## GOAL OF THE EXERCISE
Repeat the listing word for word. No pictures belong in the copy.

## EXERCISE DATA
====

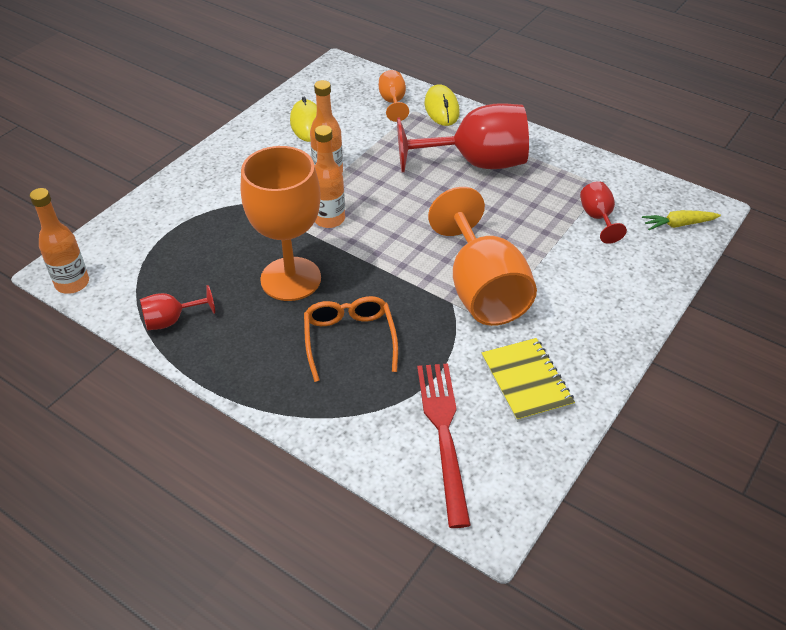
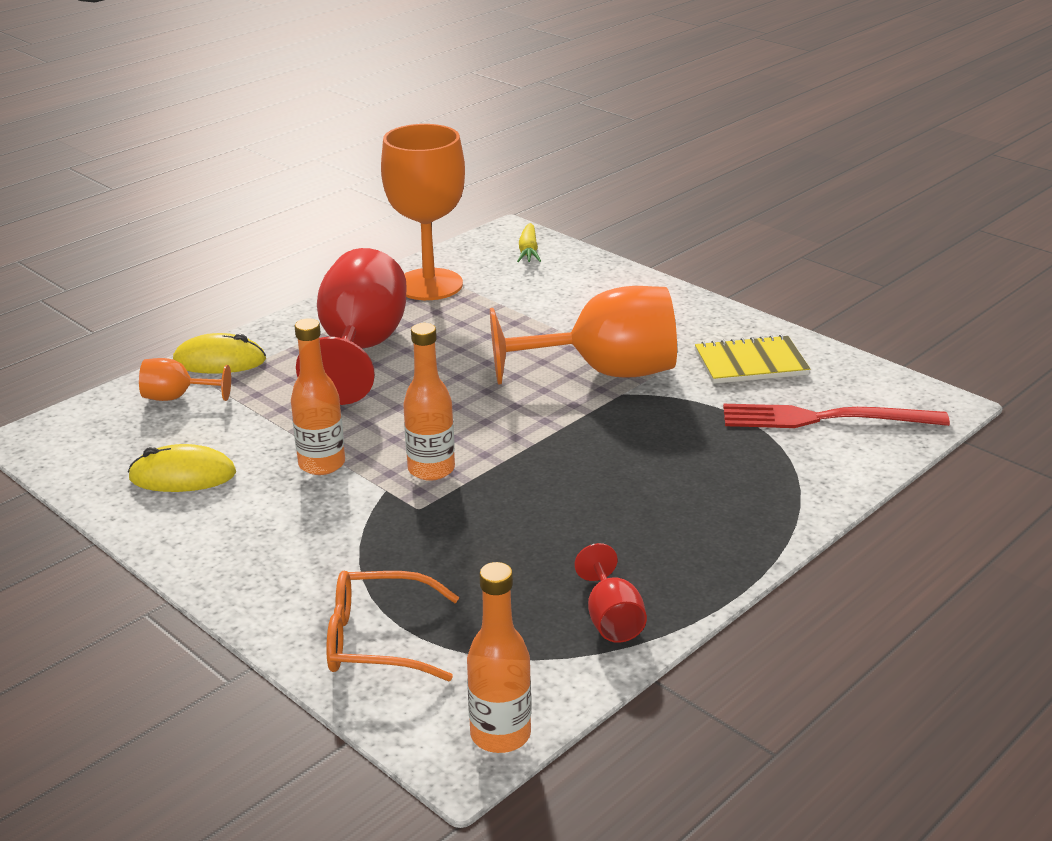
camera: 80 degrees left, 15 degrees down
(291, 279) = (549, 508): orange goblet -> orange goblet (429, 285)
(349, 340) = (674, 468): orange glasses -> orange glasses (378, 640)
(598, 218) = (501, 290): red goblet -> none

====

## WORKED SOLUTION
camera: 80 degrees left, 15 degrees down
(291, 279) = (549, 508): orange goblet -> orange goblet (429, 285)
(349, 340) = (674, 468): orange glasses -> orange glasses (378, 640)
(598, 218) = (501, 290): red goblet -> none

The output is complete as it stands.